Excerpts from a dataset:
-=-=-
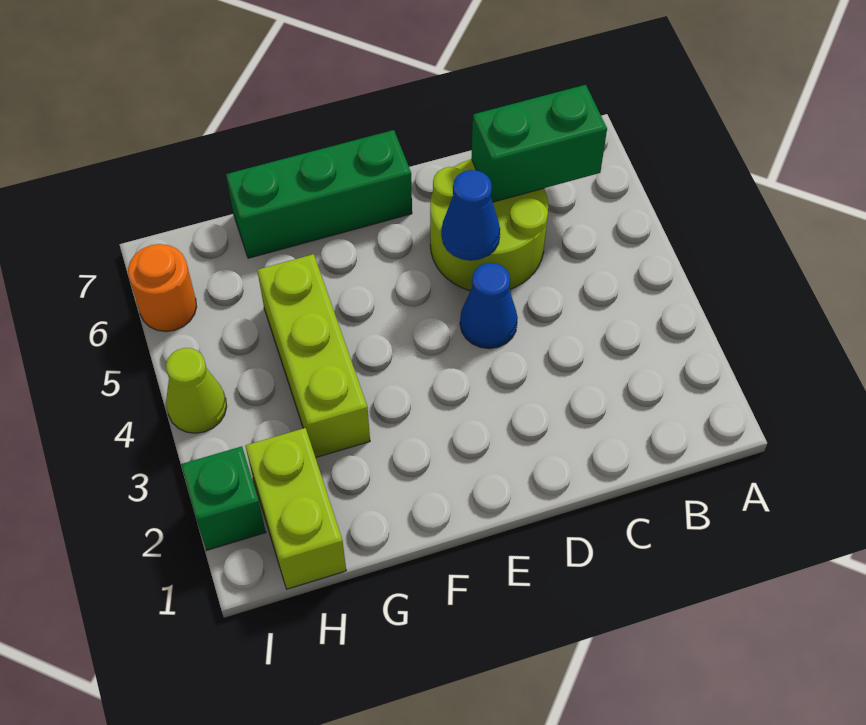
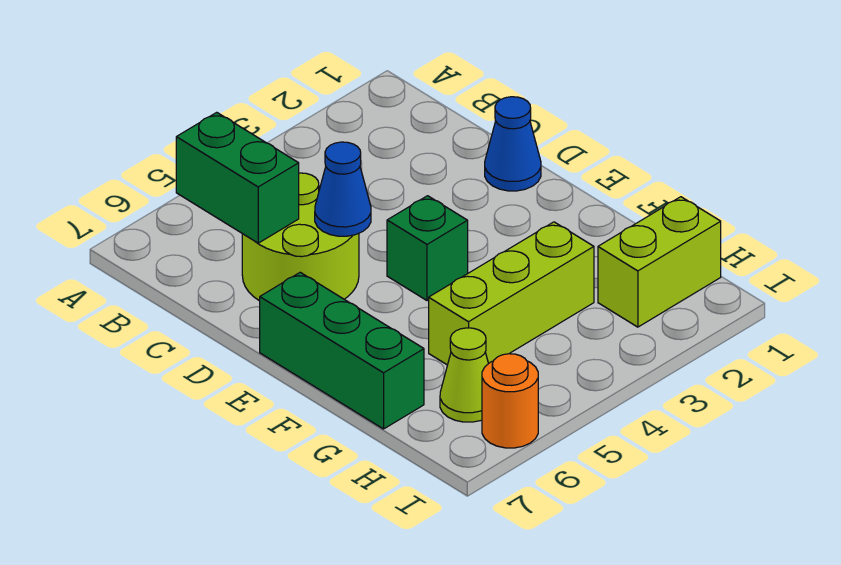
blue 1x1 cone [460,263,518,349] -> blue 1x1 cone moved to [485,97,541,191]
green 1x1 brick [181,446,266,550] -> green 1x1 brick moved to [387,196,468,301]
lime 1x1 cone [166,348,227,433] -> lime 1x1 cone moved to [440,328,488,422]

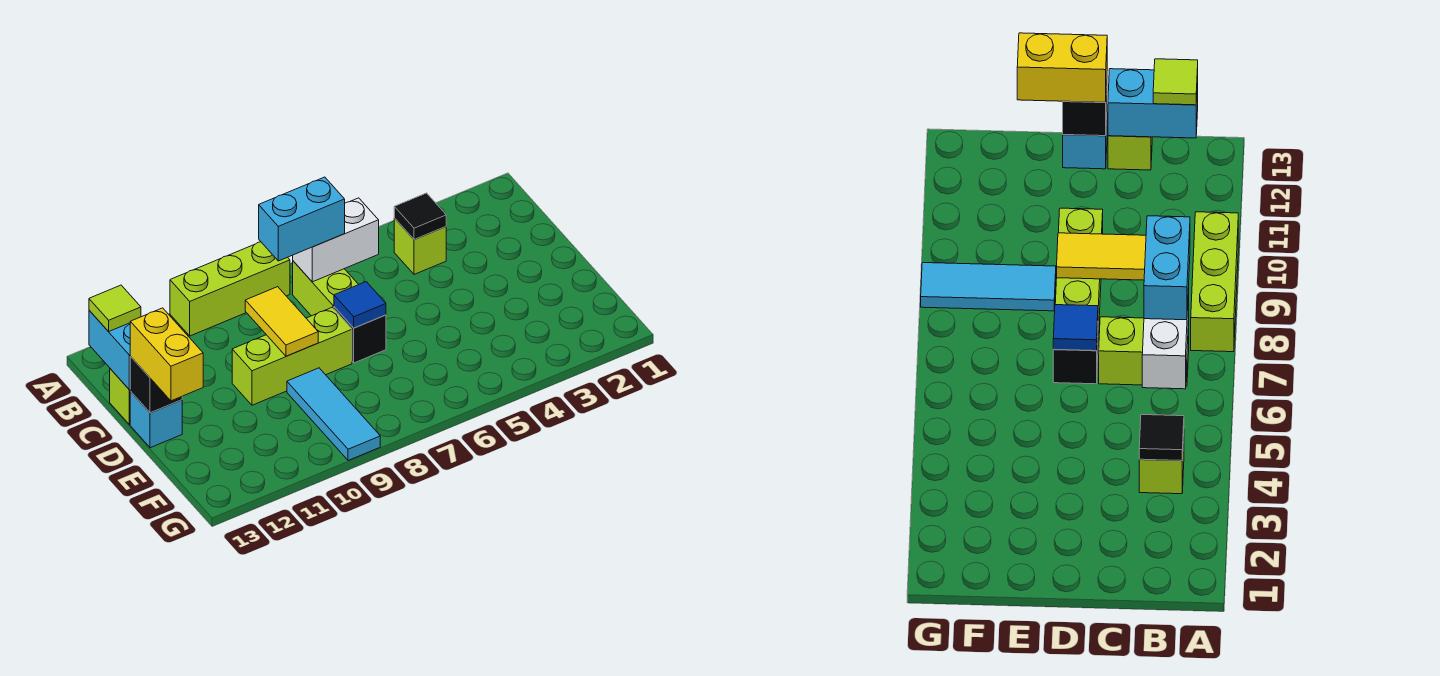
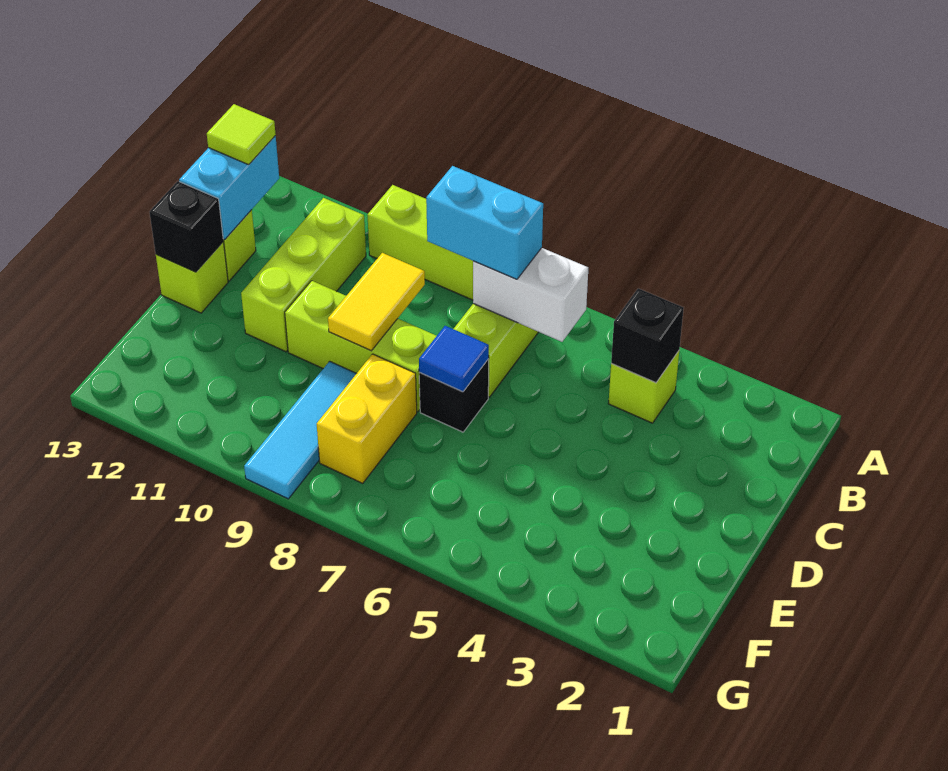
black 1x1 tile [394,193,446,239] -> black 1x1 brick [611,288,684,383]
none -> lime 1x3 brick [241,198,366,352]
cyan 1x1 brick [130,392,182,448] -> lime 1x1 brick [156,242,228,313]
yellow 1x2 brick [130,308,203,401] -> yellow 1x2 brick moved to [317,354,417,483]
-=-=-
PROBLEM DESCRIPTION —
When you repeat the records, reproduce each line exactly and drop the images.

OUTPUT OF THE EXERCISE —
blue 1x1 cone [460,263,518,349] -> blue 1x1 cone moved to [485,97,541,191]
green 1x1 brick [181,446,266,550] -> green 1x1 brick moved to [387,196,468,301]
lime 1x1 cone [166,348,227,433] -> lime 1x1 cone moved to [440,328,488,422]

black 1x1 tile [394,193,446,239] -> black 1x1 brick [611,288,684,383]
none -> lime 1x3 brick [241,198,366,352]
cyan 1x1 brick [130,392,182,448] -> lime 1x1 brick [156,242,228,313]
yellow 1x2 brick [130,308,203,401] -> yellow 1x2 brick moved to [317,354,417,483]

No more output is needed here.